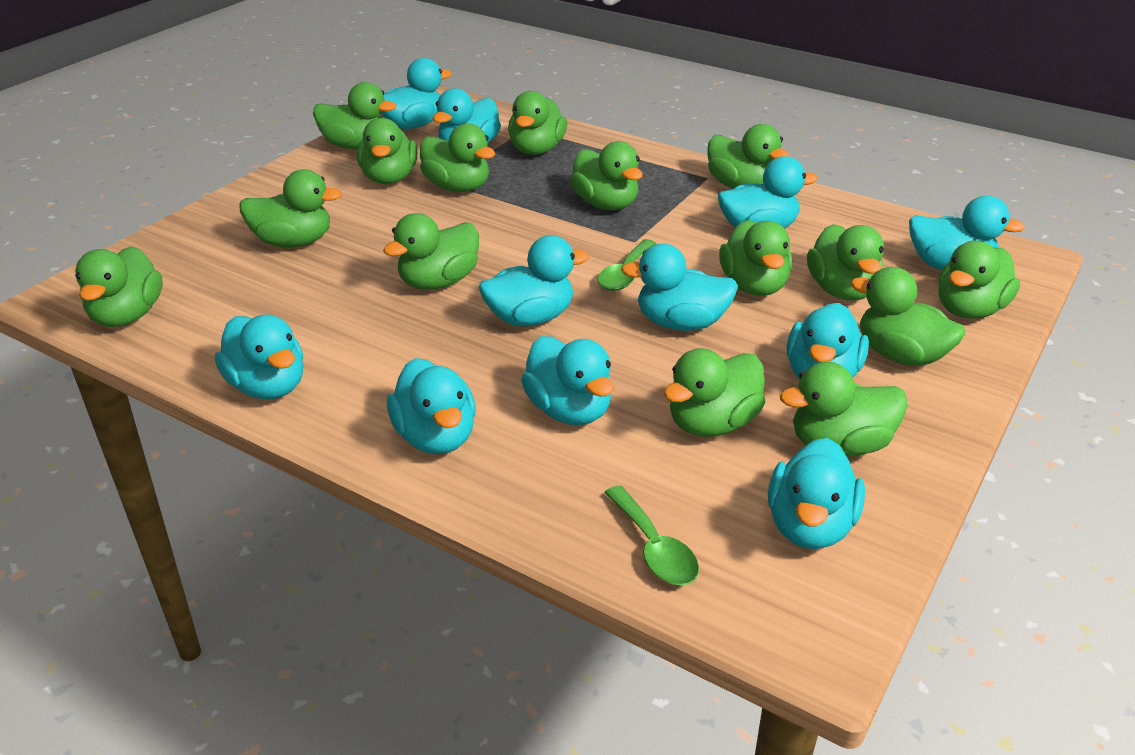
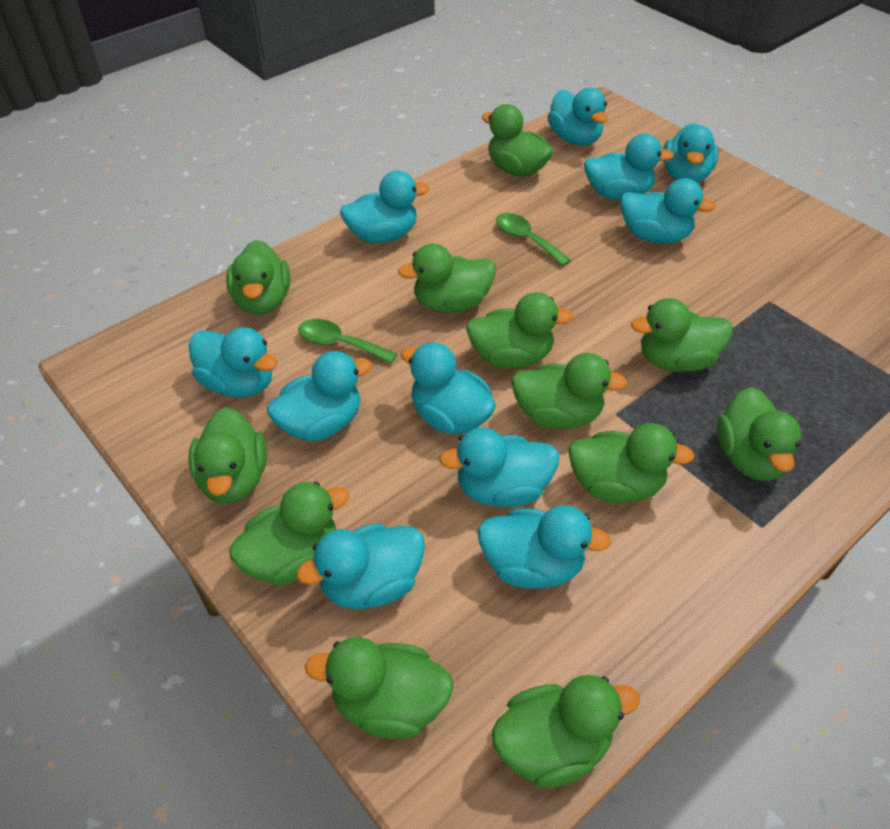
green duck: 15 -> 12

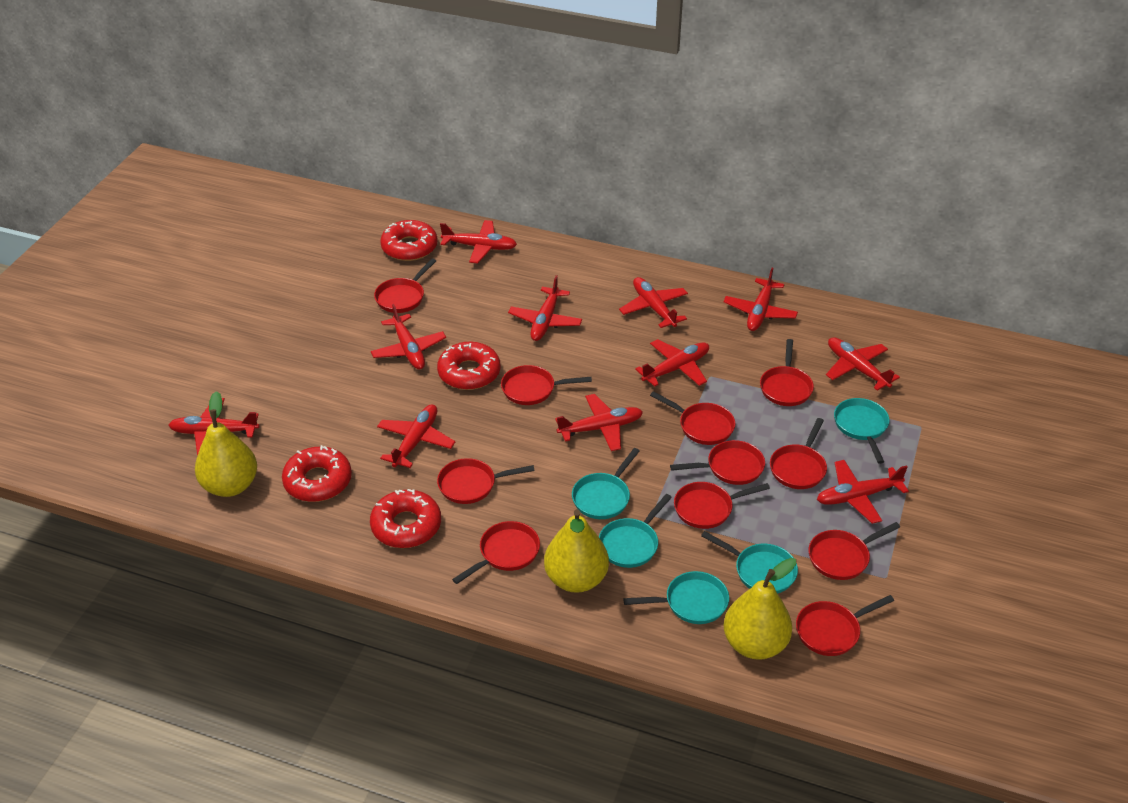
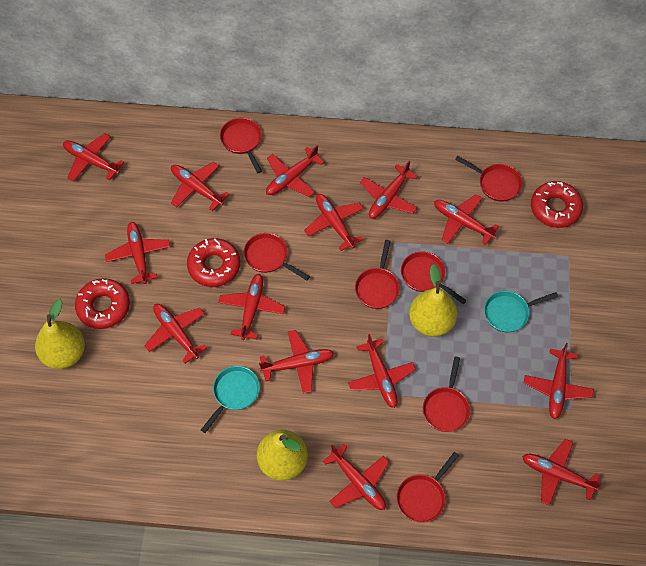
red donut: 4 -> 3
red pan: 11 -> 7
red plane: 11 -> 14
turquoise pan: 5 -> 2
:::::
--- AIM OF THE TASK ---
Copy the line containing "red donut: 4 -> 3" exactly. Then copy every line after it through the end of the listing, and nothing more.

--- RESPONSE ---
red donut: 4 -> 3
red pan: 11 -> 7
red plane: 11 -> 14
turquoise pan: 5 -> 2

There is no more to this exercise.